Instructions for the task: Go through the records below line by line. Count the lines with "pixel" and give the count alone.

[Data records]
*****

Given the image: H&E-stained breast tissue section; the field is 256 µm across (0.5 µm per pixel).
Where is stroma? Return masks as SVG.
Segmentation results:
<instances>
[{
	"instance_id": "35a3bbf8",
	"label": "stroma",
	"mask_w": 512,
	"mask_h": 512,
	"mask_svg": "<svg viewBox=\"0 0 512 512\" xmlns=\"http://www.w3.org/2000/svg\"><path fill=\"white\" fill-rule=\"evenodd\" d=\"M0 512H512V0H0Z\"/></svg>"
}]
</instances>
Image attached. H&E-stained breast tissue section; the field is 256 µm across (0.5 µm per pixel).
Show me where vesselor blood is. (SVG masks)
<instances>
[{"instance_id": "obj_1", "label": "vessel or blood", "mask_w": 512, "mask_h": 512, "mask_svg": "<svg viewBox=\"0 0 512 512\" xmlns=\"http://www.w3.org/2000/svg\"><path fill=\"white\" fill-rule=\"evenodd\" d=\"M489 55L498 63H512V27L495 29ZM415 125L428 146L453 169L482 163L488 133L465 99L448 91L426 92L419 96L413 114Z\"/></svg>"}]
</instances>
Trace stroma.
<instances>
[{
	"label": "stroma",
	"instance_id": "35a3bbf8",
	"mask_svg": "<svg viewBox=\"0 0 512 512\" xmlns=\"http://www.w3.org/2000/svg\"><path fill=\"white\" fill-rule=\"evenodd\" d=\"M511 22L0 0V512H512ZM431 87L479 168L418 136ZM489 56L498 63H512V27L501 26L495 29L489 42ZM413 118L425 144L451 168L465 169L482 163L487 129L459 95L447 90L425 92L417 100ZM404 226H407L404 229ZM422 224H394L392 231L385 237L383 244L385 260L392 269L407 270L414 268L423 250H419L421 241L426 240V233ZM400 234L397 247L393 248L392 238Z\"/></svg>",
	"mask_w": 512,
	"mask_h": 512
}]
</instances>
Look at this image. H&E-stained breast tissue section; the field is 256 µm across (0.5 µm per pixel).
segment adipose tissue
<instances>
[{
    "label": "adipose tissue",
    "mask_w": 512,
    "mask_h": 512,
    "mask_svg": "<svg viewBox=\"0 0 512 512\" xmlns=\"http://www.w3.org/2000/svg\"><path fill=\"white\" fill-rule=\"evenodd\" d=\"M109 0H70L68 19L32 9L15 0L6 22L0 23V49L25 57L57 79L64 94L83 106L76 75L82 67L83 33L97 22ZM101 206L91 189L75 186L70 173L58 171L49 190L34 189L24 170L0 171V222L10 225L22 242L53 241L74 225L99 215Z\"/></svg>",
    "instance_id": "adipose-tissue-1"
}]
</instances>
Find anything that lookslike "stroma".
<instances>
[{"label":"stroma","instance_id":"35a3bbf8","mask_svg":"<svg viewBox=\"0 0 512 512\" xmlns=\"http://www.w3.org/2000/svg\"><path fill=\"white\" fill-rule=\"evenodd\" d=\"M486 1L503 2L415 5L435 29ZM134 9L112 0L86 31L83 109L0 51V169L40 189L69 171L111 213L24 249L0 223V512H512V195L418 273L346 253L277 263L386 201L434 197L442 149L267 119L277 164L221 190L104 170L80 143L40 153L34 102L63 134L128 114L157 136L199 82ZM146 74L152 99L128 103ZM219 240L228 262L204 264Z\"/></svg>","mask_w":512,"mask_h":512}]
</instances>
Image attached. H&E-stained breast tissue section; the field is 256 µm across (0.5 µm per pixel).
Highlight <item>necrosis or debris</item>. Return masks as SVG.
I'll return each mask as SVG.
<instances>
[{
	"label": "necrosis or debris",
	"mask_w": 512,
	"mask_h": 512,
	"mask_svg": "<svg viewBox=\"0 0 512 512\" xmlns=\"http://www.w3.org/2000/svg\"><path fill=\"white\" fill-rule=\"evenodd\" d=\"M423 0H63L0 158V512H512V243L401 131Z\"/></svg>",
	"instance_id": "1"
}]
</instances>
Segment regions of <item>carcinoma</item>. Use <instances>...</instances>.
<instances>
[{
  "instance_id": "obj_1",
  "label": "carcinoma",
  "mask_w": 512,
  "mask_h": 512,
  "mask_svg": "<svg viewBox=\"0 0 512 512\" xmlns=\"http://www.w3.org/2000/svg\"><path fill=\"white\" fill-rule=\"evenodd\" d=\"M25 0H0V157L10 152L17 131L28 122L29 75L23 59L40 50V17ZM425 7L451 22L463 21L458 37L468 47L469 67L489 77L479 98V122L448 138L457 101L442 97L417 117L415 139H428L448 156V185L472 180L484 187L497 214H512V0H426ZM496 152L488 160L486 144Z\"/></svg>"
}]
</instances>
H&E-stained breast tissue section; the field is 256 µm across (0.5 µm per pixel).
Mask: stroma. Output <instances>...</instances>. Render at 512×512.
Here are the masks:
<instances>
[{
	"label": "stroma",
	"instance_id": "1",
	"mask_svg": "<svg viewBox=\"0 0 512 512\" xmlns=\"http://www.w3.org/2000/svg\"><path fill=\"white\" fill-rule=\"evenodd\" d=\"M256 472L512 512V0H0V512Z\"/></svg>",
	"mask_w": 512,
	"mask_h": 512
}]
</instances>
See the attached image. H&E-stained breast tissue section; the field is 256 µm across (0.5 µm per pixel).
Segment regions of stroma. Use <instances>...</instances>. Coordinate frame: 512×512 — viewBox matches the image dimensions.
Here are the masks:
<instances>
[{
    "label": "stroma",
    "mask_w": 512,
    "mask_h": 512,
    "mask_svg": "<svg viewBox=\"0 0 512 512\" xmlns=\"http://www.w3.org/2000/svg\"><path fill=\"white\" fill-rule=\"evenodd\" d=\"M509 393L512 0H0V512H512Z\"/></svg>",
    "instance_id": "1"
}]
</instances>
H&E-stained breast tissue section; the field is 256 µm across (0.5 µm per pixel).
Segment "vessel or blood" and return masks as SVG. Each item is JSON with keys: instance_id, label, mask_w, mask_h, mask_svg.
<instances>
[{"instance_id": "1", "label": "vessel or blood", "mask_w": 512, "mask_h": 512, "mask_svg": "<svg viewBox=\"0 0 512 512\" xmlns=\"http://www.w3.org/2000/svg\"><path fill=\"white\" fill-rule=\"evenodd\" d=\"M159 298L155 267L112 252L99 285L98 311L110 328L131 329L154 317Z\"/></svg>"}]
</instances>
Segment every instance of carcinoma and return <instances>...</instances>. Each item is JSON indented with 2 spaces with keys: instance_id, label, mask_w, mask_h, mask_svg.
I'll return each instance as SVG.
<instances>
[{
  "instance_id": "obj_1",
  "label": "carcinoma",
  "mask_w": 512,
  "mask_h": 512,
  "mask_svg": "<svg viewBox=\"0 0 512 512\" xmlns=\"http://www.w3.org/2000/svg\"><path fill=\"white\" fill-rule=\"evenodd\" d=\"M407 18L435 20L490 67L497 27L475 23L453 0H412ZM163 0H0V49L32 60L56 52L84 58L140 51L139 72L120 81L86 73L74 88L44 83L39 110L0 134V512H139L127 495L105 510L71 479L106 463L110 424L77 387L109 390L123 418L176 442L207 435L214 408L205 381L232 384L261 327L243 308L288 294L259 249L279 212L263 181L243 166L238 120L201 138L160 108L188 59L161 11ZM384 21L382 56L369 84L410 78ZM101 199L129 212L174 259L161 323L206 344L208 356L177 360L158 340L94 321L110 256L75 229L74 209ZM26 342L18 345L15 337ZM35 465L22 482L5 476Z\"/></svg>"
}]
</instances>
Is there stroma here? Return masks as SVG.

*****

Response to the exercise: 7